Aim of the exercise
Look below for the line containing "U18: NAND CD4011" and the line containing "BT1: 9V (plus", then set down both and every line between them exactly, without pictures.

Source data: Begin

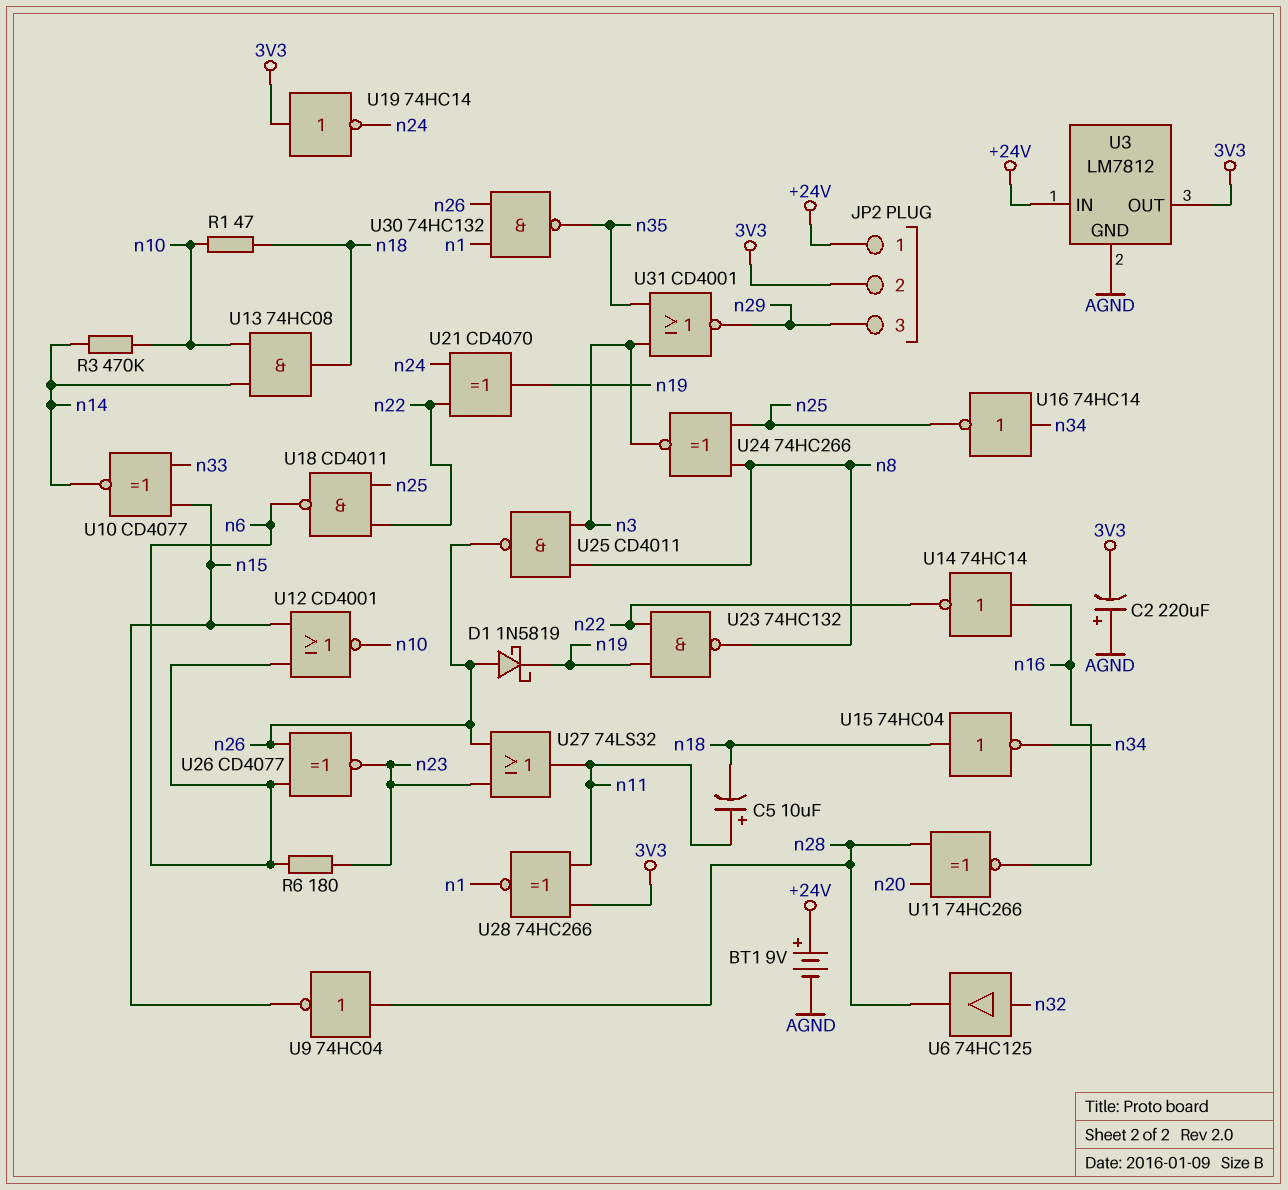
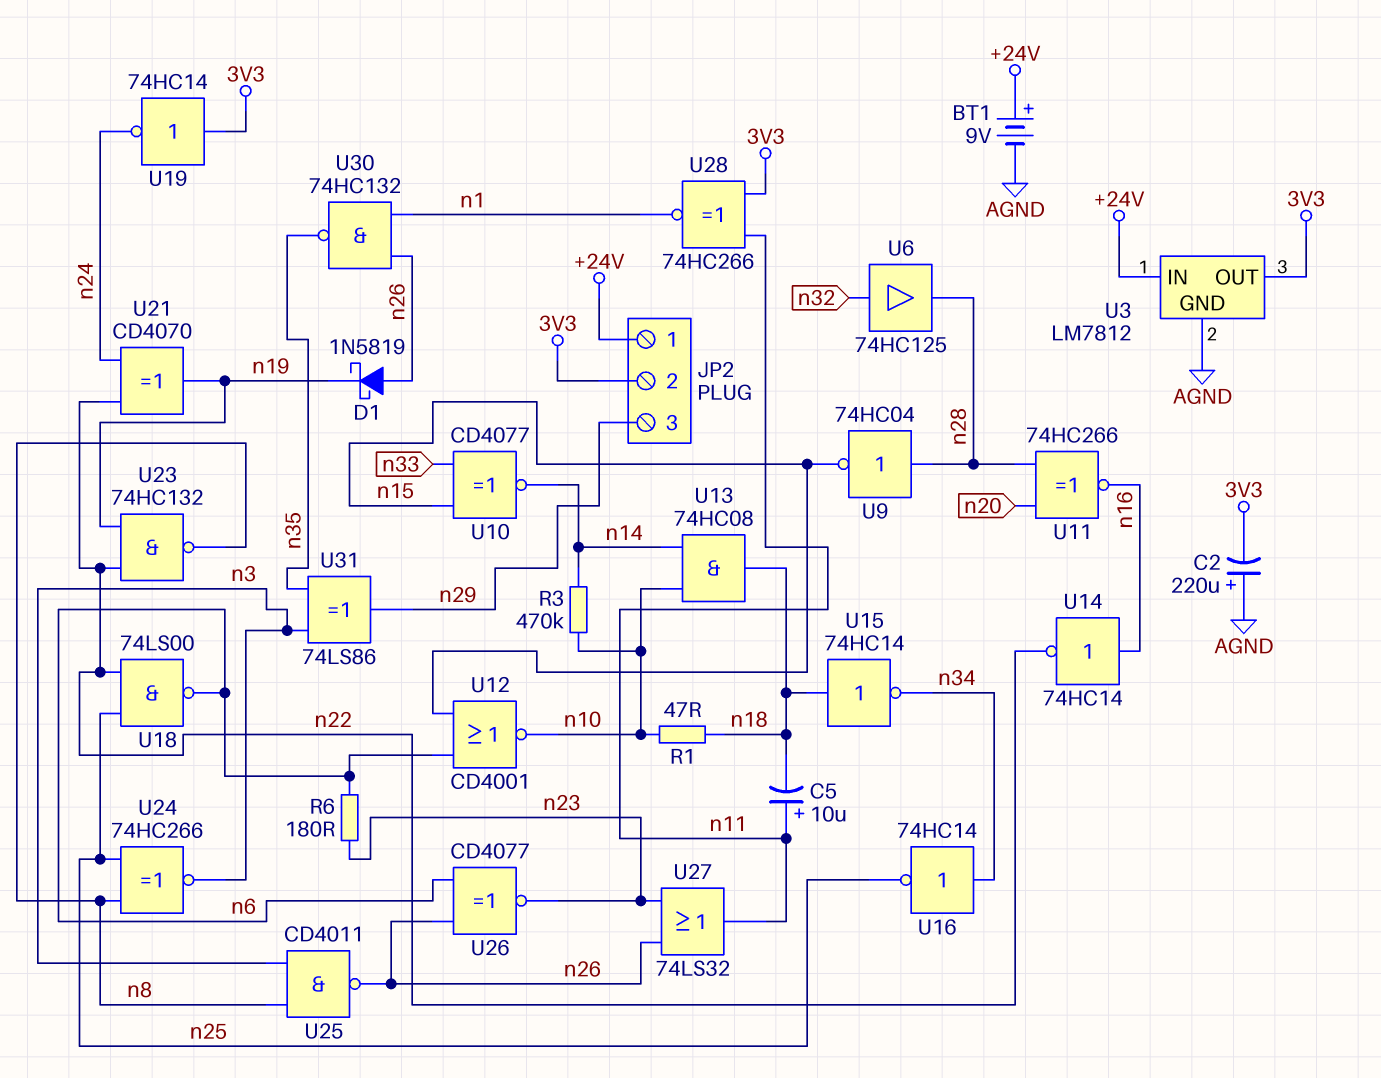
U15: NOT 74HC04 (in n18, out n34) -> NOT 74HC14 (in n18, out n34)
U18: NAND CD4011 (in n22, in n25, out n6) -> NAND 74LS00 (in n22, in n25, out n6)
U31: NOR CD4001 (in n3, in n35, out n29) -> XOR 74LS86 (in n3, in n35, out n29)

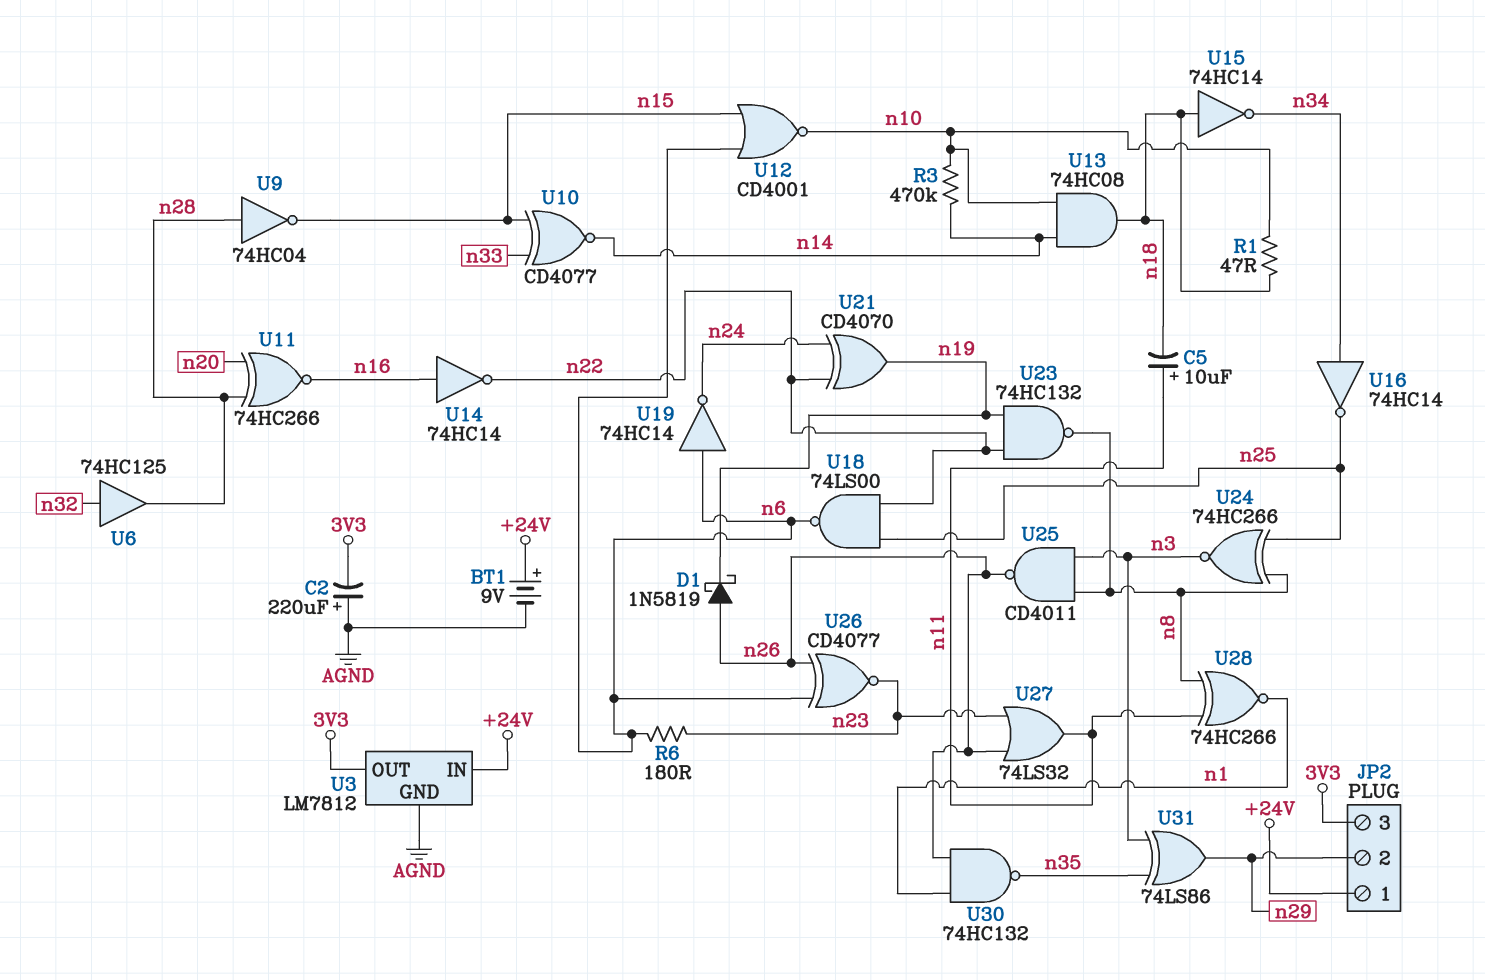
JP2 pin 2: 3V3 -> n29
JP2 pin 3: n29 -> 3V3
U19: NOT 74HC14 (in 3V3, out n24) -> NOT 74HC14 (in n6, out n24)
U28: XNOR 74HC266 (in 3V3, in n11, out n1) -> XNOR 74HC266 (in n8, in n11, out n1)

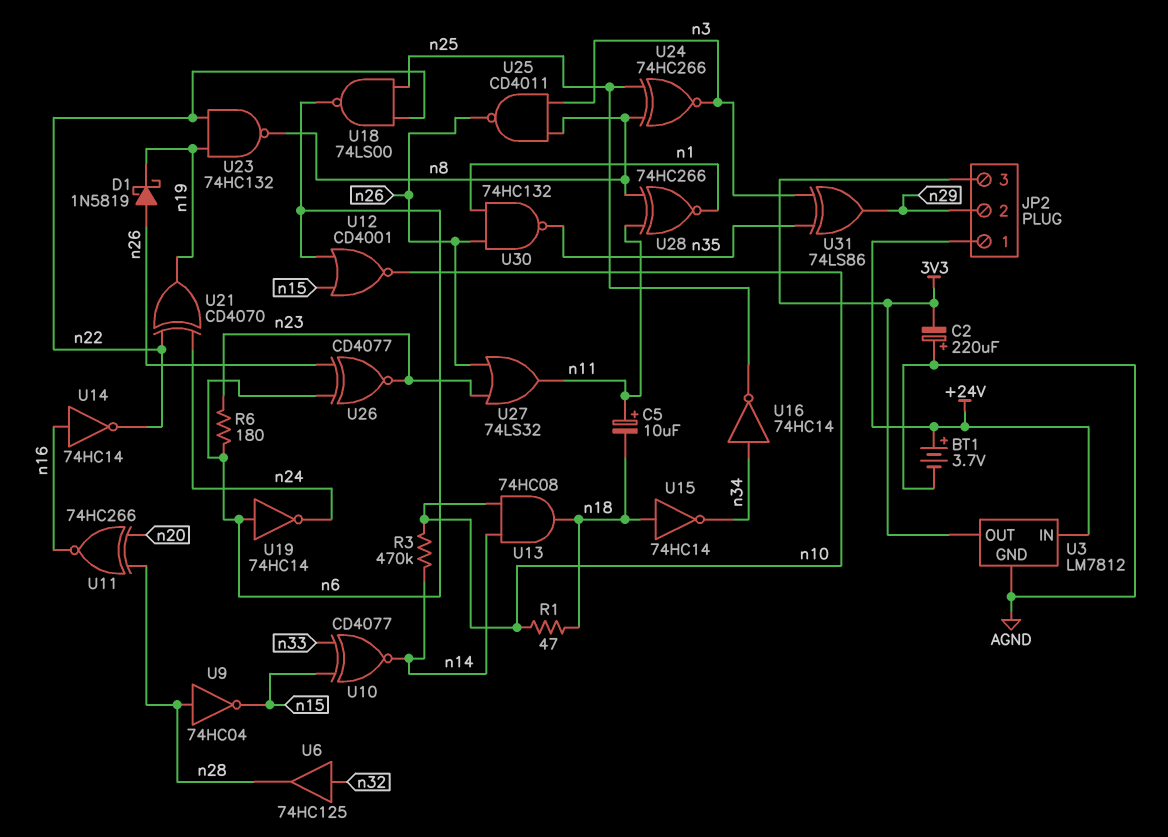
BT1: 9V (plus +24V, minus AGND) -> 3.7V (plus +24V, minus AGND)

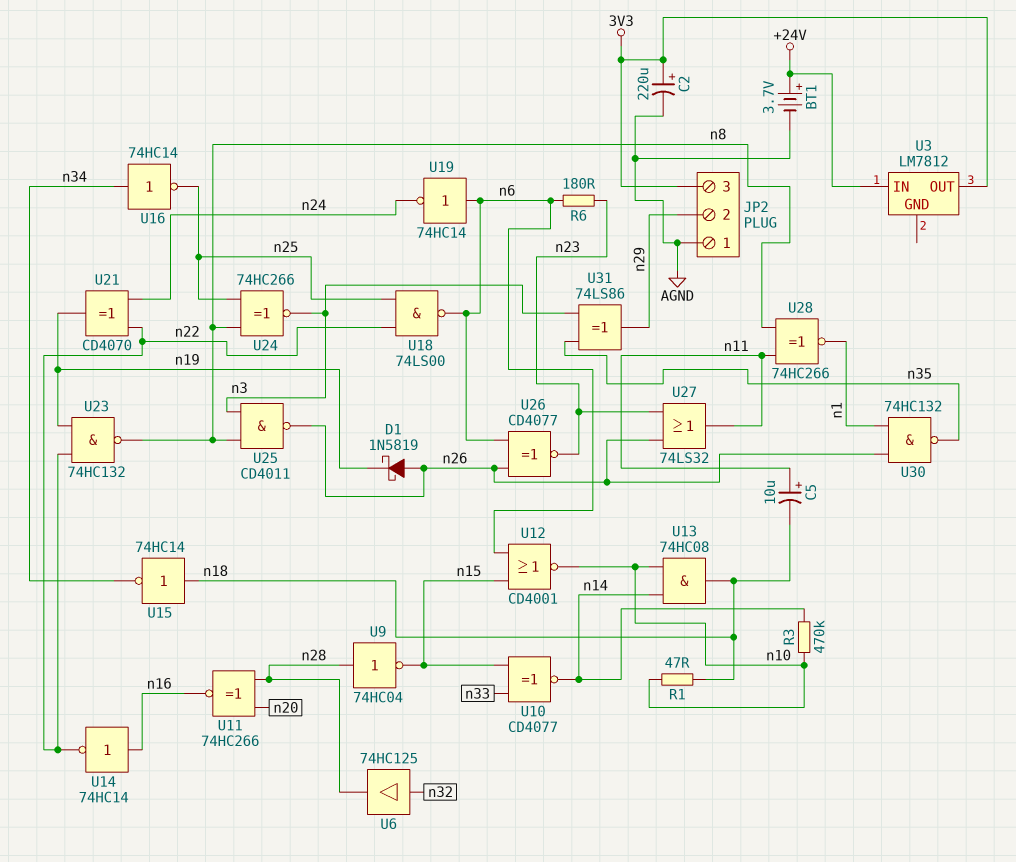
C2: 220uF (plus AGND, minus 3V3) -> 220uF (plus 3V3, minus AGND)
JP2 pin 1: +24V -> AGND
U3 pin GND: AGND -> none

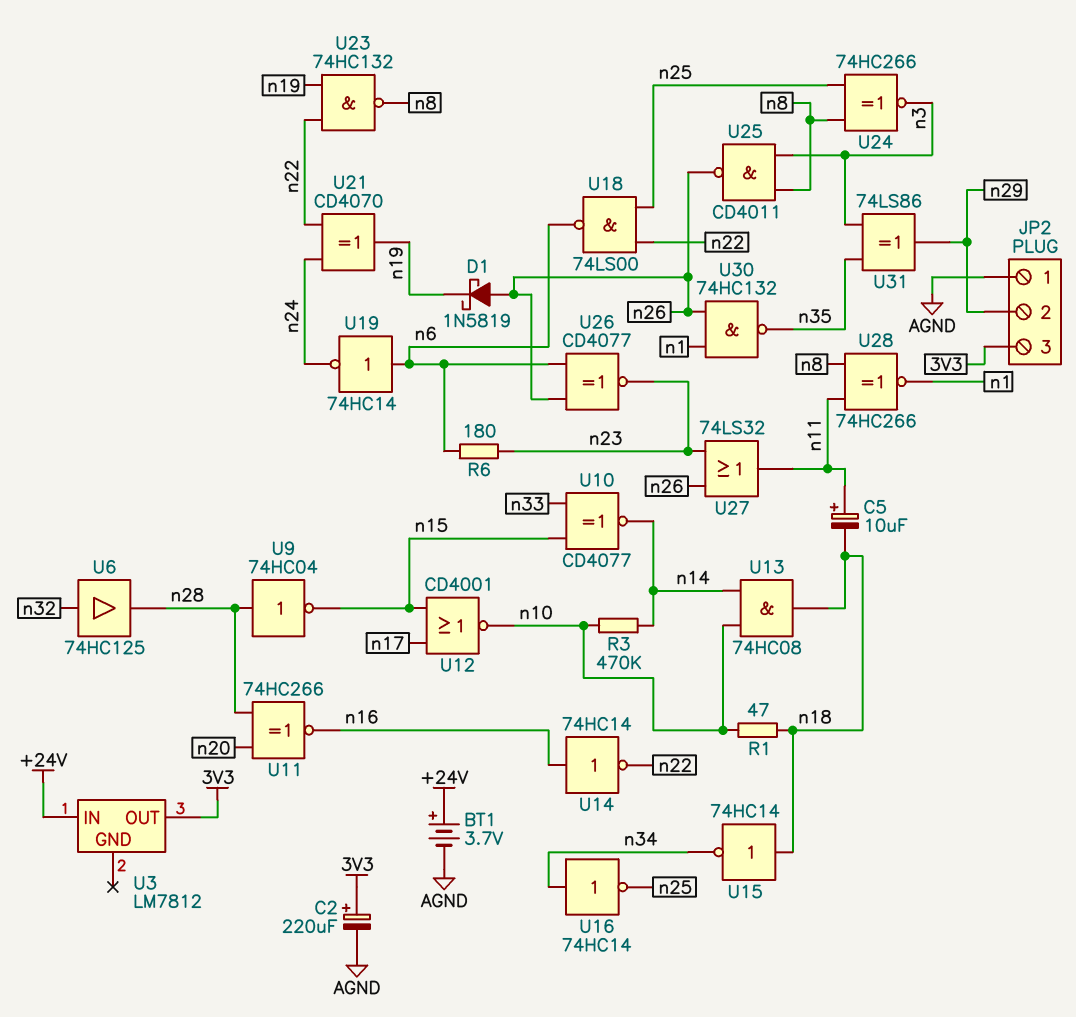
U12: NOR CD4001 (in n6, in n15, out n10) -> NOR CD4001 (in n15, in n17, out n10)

Source data: End
Source data: Begin

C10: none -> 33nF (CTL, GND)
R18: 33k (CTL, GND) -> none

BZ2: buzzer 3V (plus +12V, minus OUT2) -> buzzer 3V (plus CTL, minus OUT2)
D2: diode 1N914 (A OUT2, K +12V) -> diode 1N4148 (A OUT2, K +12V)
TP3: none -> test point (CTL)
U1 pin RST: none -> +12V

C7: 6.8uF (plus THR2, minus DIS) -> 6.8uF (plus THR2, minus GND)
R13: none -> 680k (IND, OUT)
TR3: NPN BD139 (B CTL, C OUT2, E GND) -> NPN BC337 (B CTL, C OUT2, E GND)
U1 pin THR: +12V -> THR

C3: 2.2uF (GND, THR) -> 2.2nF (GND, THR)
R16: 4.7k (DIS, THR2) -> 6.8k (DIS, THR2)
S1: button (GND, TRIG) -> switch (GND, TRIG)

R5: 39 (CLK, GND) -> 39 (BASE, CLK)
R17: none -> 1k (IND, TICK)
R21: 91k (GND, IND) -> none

Source data: End

Solved problem
U18: NAND CD4011 (in n22, in n25, out n6) -> NAND 74LS00 (in n22, in n25, out n6)
U31: NOR CD4001 (in n3, in n35, out n29) -> XOR 74LS86 (in n3, in n35, out n29)

JP2 pin 2: 3V3 -> n29
JP2 pin 3: n29 -> 3V3
U19: NOT 74HC14 (in 3V3, out n24) -> NOT 74HC14 (in n6, out n24)
U28: XNOR 74HC266 (in 3V3, in n11, out n1) -> XNOR 74HC266 (in n8, in n11, out n1)

BT1: 9V (plus +24V, minus AGND) -> 3.7V (plus +24V, minus AGND)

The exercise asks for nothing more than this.